Problem statement: Your answer must consist of exactly the lines below, starting with the line with "building: [199,282,408,447] -> none" and going on through the line with "building: [467,175,546,246] -> none", and nothing else.

Data shown:

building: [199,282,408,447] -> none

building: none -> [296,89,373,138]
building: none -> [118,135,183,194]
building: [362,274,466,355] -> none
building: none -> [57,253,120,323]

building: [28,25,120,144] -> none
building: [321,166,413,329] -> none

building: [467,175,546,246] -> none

--

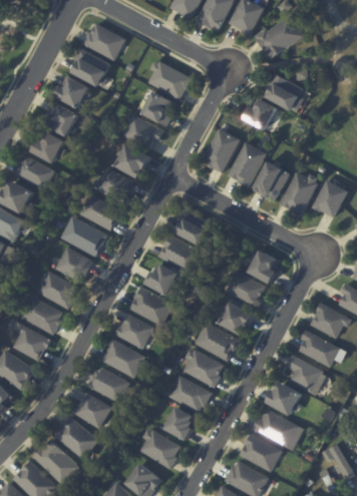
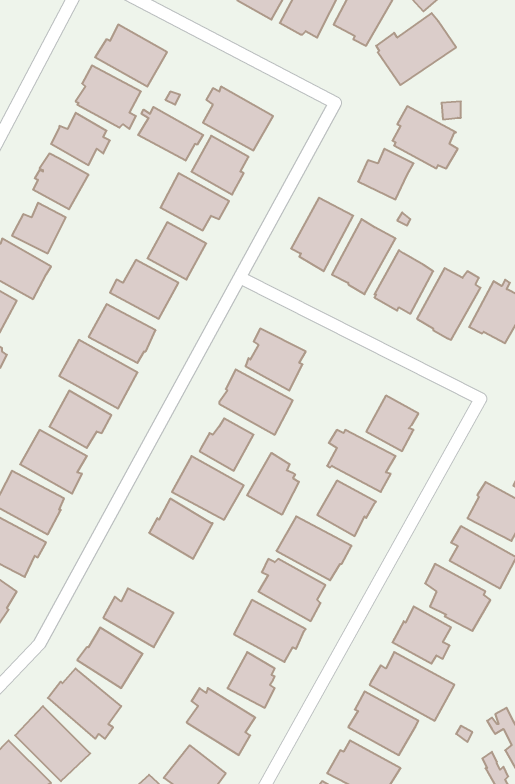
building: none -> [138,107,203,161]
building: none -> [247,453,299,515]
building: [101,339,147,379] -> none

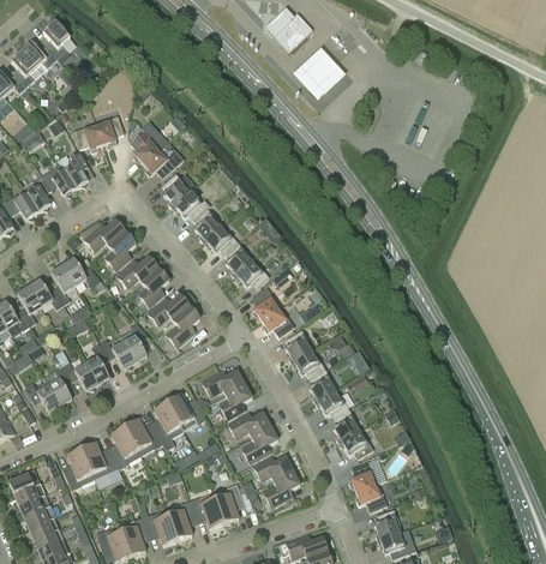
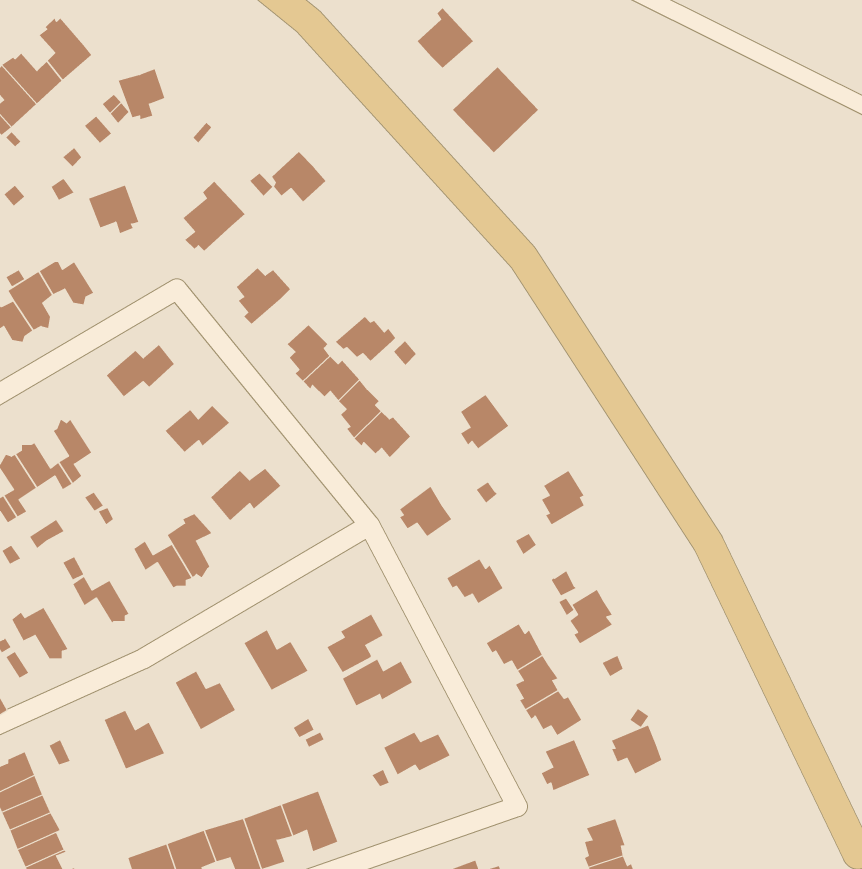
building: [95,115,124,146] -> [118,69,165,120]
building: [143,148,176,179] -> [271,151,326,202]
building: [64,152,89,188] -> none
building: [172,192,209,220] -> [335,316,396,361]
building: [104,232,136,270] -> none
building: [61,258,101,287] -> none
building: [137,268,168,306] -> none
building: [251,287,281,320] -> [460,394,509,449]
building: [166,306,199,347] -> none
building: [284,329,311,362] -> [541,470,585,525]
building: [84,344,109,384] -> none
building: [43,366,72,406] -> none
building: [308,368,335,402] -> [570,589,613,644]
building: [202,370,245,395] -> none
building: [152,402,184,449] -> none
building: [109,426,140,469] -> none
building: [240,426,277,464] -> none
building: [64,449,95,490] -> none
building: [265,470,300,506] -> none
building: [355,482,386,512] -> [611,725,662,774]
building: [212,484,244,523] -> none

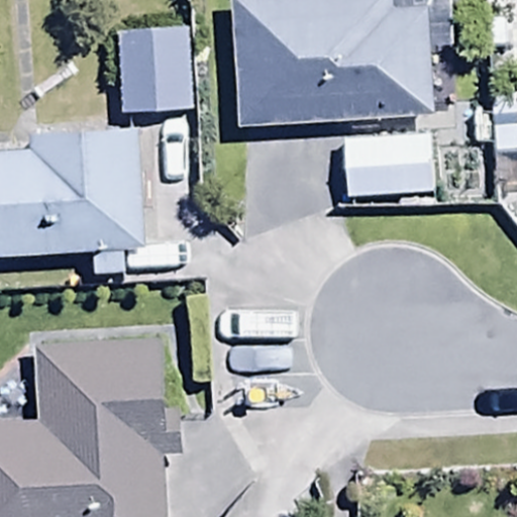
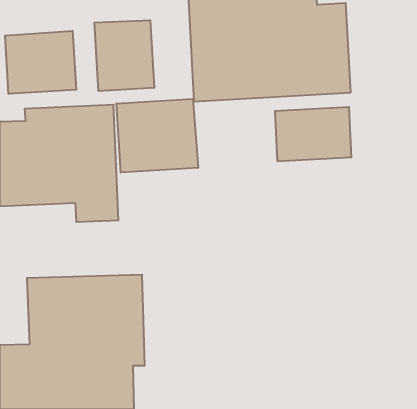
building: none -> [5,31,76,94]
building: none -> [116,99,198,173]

Task answer:
building: [199,282,408,447] -> none

building: none -> [296,89,373,138]
building: none -> [118,135,183,194]
building: [362,274,466,355] -> none
building: none -> [57,253,120,323]

building: [28,25,120,144] -> none
building: [321,166,413,329] -> none

building: [467,175,546,246] -> none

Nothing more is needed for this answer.